*** Begin section ***
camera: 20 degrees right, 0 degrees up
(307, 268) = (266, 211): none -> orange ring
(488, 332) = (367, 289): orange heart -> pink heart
*** End section ***
_Assignment_
On how many lines of the listing does the string "orange" appear? Only the number should be given.

_Output for this exercise_
2